## Work to complete
Write out every line below again exactly as it stands, skipping each image.

--- Records shown Enclosed Below ---

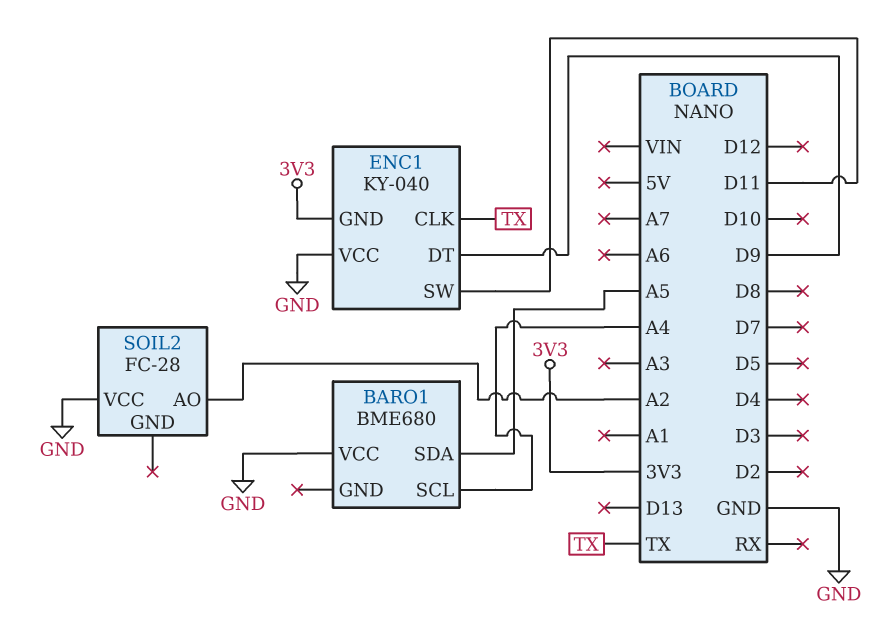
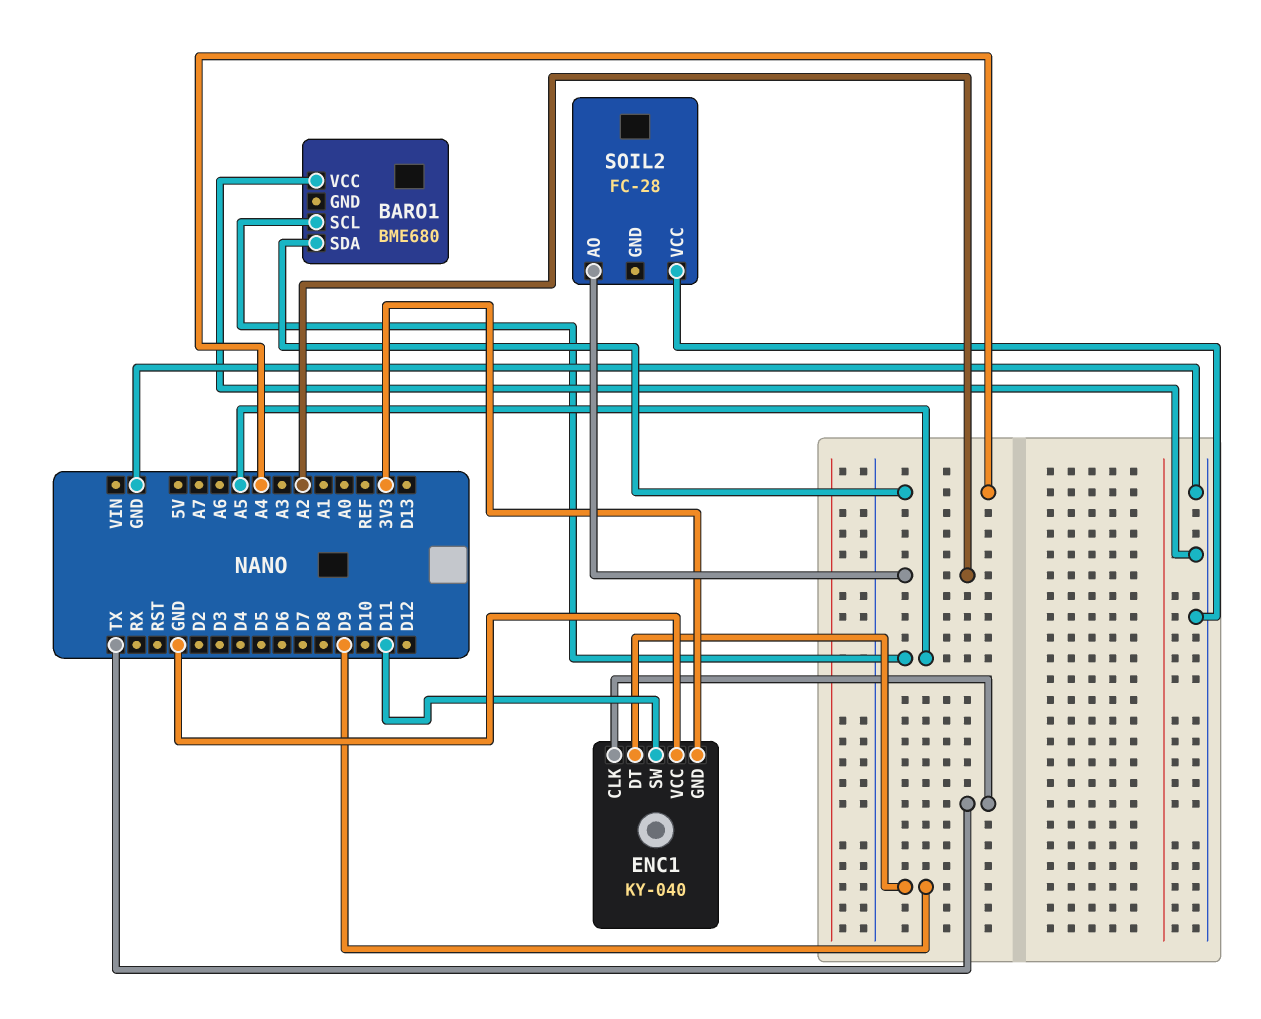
BARO1 pin SCL: A4 -> A5
BARO1 pin SDA: A5 -> A4

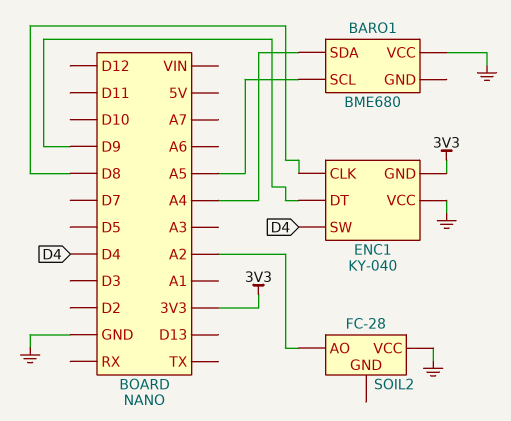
ENC1 pin CLK: TX -> D8
ENC1 pin SW: D11 -> D4

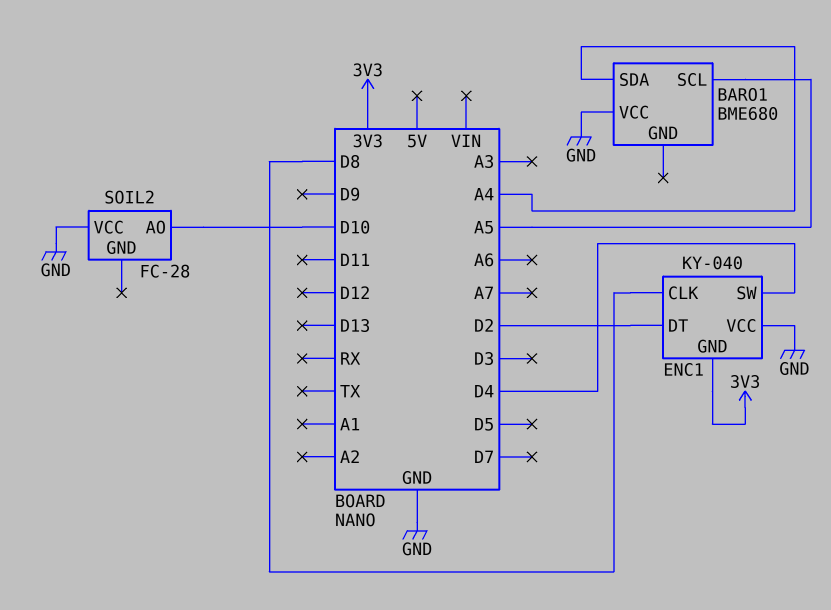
ENC1 pin DT: D9 -> D2
SOIL2 pin AO: A2 -> D10

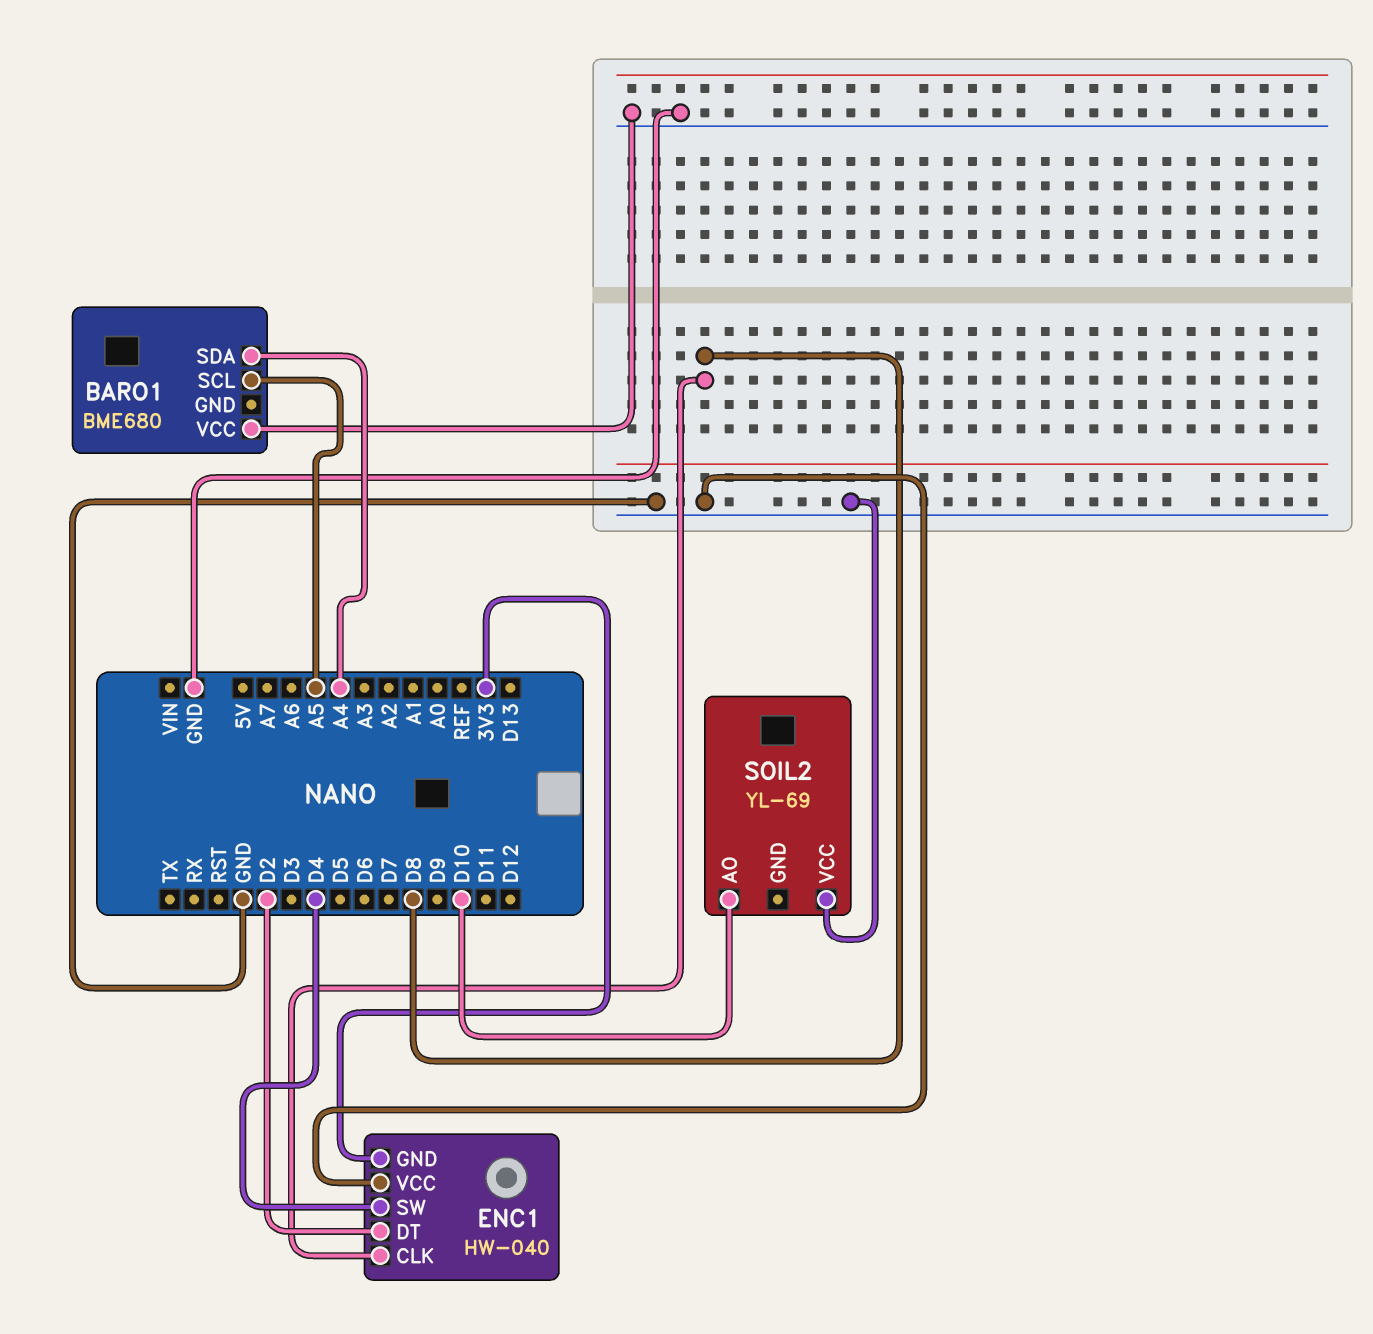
ENC1: KY-040 -> HW-040
SOIL2: FC-28 -> YL-69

--- End of Enclosed Records shown ---

## Result below
BARO1 pin SCL: A4 -> A5
BARO1 pin SDA: A5 -> A4

ENC1 pin CLK: TX -> D8
ENC1 pin SW: D11 -> D4

ENC1 pin DT: D9 -> D2
SOIL2 pin AO: A2 -> D10

ENC1: KY-040 -> HW-040
SOIL2: FC-28 -> YL-69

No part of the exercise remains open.